[REQUIRED WORK]: The entries below contain a line with "- appeared: green apple [190 143]" and a line with "- appeared: green plane [368 376]". Quote exactly those two lines and all lines between them.

[Before-and-after object listings]
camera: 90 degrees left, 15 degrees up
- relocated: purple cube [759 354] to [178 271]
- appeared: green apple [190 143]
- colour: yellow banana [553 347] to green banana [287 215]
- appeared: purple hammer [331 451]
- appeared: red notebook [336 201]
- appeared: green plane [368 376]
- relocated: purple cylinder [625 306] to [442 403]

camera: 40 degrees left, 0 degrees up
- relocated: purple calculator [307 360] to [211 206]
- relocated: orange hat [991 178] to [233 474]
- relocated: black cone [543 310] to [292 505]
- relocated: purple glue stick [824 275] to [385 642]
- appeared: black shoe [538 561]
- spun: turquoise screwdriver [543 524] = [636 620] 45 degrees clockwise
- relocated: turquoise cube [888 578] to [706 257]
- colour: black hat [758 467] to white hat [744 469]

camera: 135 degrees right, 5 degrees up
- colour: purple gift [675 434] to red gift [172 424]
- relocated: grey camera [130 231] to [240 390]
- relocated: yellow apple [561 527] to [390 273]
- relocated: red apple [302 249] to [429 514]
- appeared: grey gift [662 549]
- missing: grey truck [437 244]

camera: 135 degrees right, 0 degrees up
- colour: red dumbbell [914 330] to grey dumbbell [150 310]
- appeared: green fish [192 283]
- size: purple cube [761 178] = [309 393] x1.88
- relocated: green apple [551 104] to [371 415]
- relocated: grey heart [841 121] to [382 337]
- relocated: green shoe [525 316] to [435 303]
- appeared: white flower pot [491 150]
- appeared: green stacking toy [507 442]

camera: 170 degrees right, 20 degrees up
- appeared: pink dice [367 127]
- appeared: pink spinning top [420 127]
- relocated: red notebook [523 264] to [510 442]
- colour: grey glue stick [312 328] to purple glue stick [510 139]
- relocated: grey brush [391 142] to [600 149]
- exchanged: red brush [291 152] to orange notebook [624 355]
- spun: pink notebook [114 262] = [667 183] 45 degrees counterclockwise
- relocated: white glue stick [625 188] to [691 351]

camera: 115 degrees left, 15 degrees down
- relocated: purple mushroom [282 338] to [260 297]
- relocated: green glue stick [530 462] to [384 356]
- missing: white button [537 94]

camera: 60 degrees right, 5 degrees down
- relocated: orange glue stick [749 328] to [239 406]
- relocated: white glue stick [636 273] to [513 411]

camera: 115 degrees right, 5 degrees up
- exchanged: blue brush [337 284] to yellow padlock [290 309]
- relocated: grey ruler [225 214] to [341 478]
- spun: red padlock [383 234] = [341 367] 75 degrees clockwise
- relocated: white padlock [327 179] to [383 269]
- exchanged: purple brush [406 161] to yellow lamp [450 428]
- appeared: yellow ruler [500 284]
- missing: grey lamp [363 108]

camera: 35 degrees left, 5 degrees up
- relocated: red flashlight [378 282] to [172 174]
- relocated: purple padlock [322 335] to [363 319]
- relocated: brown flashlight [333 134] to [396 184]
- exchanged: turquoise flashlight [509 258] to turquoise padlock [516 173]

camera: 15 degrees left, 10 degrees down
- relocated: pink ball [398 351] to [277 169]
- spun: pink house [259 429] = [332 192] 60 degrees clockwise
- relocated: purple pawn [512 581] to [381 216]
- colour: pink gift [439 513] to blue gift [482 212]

[ANSWER SECTION]:
- appeared: green apple [190 143]
- colour: yellow banana [553 347] to green banana [287 215]
- appeared: purple hammer [331 451]
- appeared: red notebook [336 201]
- appeared: green plane [368 376]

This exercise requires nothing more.